TASK. The material below contains a line with "RADIO2 pin CSN: 11 -> 12" and a line with "KEYS1 pin K1: GP19 -> GP4". Copy exactly those two lines and all lines between them.
═══ PROVIDED MATERIAL ═══
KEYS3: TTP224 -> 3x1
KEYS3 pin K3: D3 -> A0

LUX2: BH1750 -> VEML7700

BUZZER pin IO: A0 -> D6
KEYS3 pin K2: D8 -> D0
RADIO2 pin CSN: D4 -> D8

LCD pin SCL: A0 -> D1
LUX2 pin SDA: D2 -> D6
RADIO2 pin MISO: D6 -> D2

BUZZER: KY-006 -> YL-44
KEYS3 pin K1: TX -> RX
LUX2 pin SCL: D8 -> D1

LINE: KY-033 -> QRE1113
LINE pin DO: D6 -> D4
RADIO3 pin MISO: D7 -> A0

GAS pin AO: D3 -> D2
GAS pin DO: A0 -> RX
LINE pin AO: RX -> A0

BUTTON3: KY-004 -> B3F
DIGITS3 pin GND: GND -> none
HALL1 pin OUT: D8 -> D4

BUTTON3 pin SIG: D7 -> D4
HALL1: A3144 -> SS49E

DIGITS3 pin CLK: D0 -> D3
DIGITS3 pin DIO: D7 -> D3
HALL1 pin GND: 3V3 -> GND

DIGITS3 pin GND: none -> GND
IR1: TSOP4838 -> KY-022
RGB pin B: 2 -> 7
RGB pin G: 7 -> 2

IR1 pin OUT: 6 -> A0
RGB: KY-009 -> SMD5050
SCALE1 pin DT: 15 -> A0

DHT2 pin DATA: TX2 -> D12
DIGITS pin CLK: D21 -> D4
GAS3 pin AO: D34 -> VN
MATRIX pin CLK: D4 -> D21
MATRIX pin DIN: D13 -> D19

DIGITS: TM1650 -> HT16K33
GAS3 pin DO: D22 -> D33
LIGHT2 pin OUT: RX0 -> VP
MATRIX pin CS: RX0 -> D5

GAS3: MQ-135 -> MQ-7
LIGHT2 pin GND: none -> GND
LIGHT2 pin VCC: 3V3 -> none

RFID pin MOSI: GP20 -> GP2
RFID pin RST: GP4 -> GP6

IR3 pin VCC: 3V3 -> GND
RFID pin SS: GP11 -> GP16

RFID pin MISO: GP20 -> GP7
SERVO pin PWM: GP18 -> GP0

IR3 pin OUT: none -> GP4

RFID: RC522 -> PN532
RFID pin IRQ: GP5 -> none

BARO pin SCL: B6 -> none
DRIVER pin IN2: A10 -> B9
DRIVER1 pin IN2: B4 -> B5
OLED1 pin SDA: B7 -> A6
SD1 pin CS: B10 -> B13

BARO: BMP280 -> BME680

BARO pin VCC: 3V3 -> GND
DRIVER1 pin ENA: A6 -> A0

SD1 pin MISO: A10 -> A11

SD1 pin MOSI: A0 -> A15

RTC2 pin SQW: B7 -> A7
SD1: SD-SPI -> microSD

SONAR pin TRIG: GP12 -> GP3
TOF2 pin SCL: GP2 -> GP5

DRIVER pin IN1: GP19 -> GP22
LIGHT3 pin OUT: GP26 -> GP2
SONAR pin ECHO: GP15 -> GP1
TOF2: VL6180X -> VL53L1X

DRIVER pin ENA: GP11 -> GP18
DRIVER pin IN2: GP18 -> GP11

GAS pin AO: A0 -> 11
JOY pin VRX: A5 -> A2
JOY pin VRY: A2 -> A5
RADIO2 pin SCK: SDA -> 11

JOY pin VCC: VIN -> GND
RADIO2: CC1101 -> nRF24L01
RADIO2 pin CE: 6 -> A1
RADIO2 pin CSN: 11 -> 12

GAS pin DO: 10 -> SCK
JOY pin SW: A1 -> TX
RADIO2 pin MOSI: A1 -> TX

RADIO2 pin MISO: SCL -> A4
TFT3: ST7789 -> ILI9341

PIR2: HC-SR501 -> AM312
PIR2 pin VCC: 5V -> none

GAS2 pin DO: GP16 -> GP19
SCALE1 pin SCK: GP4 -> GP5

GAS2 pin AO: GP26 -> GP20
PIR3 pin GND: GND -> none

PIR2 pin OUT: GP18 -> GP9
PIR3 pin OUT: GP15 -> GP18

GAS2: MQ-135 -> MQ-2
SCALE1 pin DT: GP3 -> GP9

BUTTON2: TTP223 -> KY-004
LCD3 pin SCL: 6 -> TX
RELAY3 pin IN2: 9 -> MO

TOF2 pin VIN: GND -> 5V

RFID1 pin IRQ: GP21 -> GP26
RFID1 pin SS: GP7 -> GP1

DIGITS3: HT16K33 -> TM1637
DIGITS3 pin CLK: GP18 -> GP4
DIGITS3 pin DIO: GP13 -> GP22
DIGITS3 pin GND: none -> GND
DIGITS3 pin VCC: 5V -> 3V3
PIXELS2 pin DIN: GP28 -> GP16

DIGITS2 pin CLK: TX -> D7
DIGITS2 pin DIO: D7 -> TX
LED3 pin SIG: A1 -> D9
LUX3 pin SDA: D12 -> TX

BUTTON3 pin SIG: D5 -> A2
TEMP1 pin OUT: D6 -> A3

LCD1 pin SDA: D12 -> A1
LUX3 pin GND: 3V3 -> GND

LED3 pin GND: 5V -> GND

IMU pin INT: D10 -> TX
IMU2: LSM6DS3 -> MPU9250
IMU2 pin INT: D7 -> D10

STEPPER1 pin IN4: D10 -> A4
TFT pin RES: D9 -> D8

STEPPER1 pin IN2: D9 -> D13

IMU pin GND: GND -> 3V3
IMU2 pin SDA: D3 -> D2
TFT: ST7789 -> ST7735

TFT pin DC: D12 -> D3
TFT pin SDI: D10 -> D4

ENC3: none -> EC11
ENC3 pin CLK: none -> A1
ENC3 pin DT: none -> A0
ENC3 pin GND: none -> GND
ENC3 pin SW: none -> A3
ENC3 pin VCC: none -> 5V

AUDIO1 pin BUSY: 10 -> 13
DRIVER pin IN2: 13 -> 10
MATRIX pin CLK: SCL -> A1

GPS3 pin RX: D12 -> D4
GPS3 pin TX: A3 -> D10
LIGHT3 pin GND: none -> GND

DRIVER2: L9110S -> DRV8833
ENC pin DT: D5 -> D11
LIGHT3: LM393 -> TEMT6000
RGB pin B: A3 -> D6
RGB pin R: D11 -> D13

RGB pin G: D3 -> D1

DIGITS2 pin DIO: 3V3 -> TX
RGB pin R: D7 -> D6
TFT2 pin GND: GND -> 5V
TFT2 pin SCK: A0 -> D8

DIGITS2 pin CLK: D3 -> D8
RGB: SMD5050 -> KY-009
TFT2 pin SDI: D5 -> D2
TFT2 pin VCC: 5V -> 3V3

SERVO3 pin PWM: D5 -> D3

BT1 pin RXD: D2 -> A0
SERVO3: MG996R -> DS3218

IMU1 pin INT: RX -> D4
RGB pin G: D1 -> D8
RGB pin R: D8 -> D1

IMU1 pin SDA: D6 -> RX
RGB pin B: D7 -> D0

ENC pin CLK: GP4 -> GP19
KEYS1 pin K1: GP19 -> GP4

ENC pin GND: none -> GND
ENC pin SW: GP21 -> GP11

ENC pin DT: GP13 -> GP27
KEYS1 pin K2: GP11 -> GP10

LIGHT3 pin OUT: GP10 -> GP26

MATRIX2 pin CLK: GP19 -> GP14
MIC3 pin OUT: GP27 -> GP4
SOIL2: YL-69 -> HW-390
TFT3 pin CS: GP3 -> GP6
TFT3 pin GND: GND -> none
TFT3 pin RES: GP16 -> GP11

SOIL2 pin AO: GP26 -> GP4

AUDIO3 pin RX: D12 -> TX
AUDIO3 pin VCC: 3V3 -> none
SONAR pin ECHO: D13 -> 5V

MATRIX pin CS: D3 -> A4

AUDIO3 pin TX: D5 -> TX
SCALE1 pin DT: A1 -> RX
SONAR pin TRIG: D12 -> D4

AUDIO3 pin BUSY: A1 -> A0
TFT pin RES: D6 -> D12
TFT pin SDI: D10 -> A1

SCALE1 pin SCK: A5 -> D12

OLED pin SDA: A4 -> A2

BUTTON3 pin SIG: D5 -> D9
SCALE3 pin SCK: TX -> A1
═══
THE COMPLETED TASK.
RADIO2 pin CSN: 11 -> 12

GAS pin DO: 10 -> SCK
JOY pin SW: A1 -> TX
RADIO2 pin MOSI: A1 -> TX

RADIO2 pin MISO: SCL -> A4
TFT3: ST7789 -> ILI9341

PIR2: HC-SR501 -> AM312
PIR2 pin VCC: 5V -> none

GAS2 pin DO: GP16 -> GP19
SCALE1 pin SCK: GP4 -> GP5

GAS2 pin AO: GP26 -> GP20
PIR3 pin GND: GND -> none

PIR2 pin OUT: GP18 -> GP9
PIR3 pin OUT: GP15 -> GP18

GAS2: MQ-135 -> MQ-2
SCALE1 pin DT: GP3 -> GP9

BUTTON2: TTP223 -> KY-004
LCD3 pin SCL: 6 -> TX
RELAY3 pin IN2: 9 -> MO

TOF2 pin VIN: GND -> 5V

RFID1 pin IRQ: GP21 -> GP26
RFID1 pin SS: GP7 -> GP1

DIGITS3: HT16K33 -> TM1637
DIGITS3 pin CLK: GP18 -> GP4
DIGITS3 pin DIO: GP13 -> GP22
DIGITS3 pin GND: none -> GND
DIGITS3 pin VCC: 5V -> 3V3
PIXELS2 pin DIN: GP28 -> GP16

DIGITS2 pin CLK: TX -> D7
DIGITS2 pin DIO: D7 -> TX
LED3 pin SIG: A1 -> D9
LUX3 pin SDA: D12 -> TX

BUTTON3 pin SIG: D5 -> A2
TEMP1 pin OUT: D6 -> A3

LCD1 pin SDA: D12 -> A1
LUX3 pin GND: 3V3 -> GND

LED3 pin GND: 5V -> GND

IMU pin INT: D10 -> TX
IMU2: LSM6DS3 -> MPU9250
IMU2 pin INT: D7 -> D10

STEPPER1 pin IN4: D10 -> A4
TFT pin RES: D9 -> D8

STEPPER1 pin IN2: D9 -> D13

IMU pin GND: GND -> 3V3
IMU2 pin SDA: D3 -> D2
TFT: ST7789 -> ST7735

TFT pin DC: D12 -> D3
TFT pin SDI: D10 -> D4

ENC3: none -> EC11
ENC3 pin CLK: none -> A1
ENC3 pin DT: none -> A0
ENC3 pin GND: none -> GND
ENC3 pin SW: none -> A3
ENC3 pin VCC: none -> 5V

AUDIO1 pin BUSY: 10 -> 13
DRIVER pin IN2: 13 -> 10
MATRIX pin CLK: SCL -> A1

GPS3 pin RX: D12 -> D4
GPS3 pin TX: A3 -> D10
LIGHT3 pin GND: none -> GND

DRIVER2: L9110S -> DRV8833
ENC pin DT: D5 -> D11
LIGHT3: LM393 -> TEMT6000
RGB pin B: A3 -> D6
RGB pin R: D11 -> D13

RGB pin G: D3 -> D1

DIGITS2 pin DIO: 3V3 -> TX
RGB pin R: D7 -> D6
TFT2 pin GND: GND -> 5V
TFT2 pin SCK: A0 -> D8

DIGITS2 pin CLK: D3 -> D8
RGB: SMD5050 -> KY-009
TFT2 pin SDI: D5 -> D2
TFT2 pin VCC: 5V -> 3V3

SERVO3 pin PWM: D5 -> D3

BT1 pin RXD: D2 -> A0
SERVO3: MG996R -> DS3218

IMU1 pin INT: RX -> D4
RGB pin G: D1 -> D8
RGB pin R: D8 -> D1

IMU1 pin SDA: D6 -> RX
RGB pin B: D7 -> D0

ENC pin CLK: GP4 -> GP19
KEYS1 pin K1: GP19 -> GP4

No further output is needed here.